[[ Raw data, beginning ]]
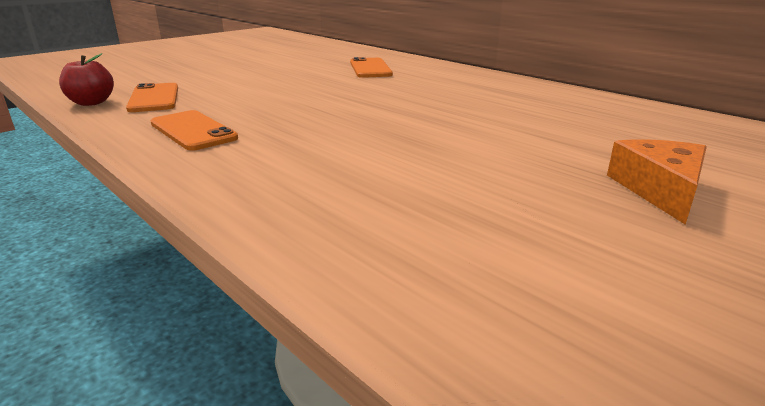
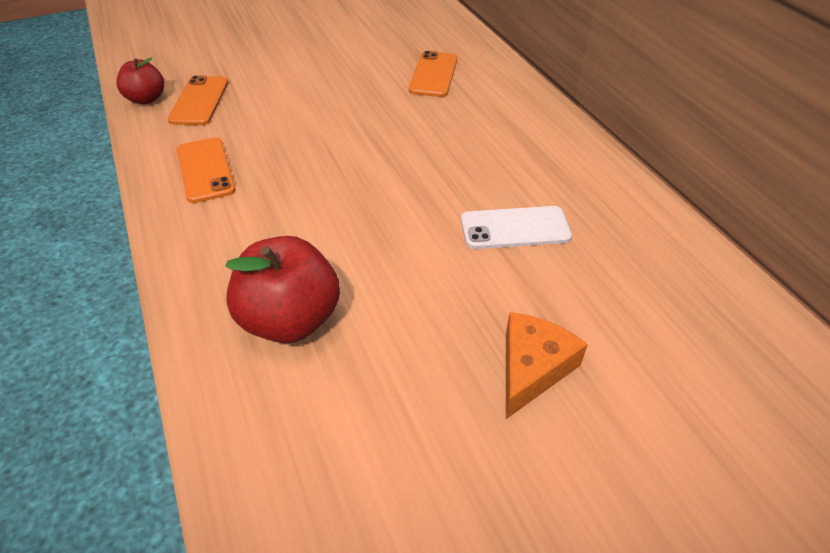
camera: 20 degrees right, 20 degrees up
(382, 203) = (290, 320): none -> red apple
(533, 123) = (515, 228): none -> white phone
[[ Raw data, end ]]
== What you will do ==
What are the lines from the one containing "(382, 203) = (290, 320): none -> red apple" to the end of the material above? Return them exactly, and only them.

== Response ==
(382, 203) = (290, 320): none -> red apple
(533, 123) = (515, 228): none -> white phone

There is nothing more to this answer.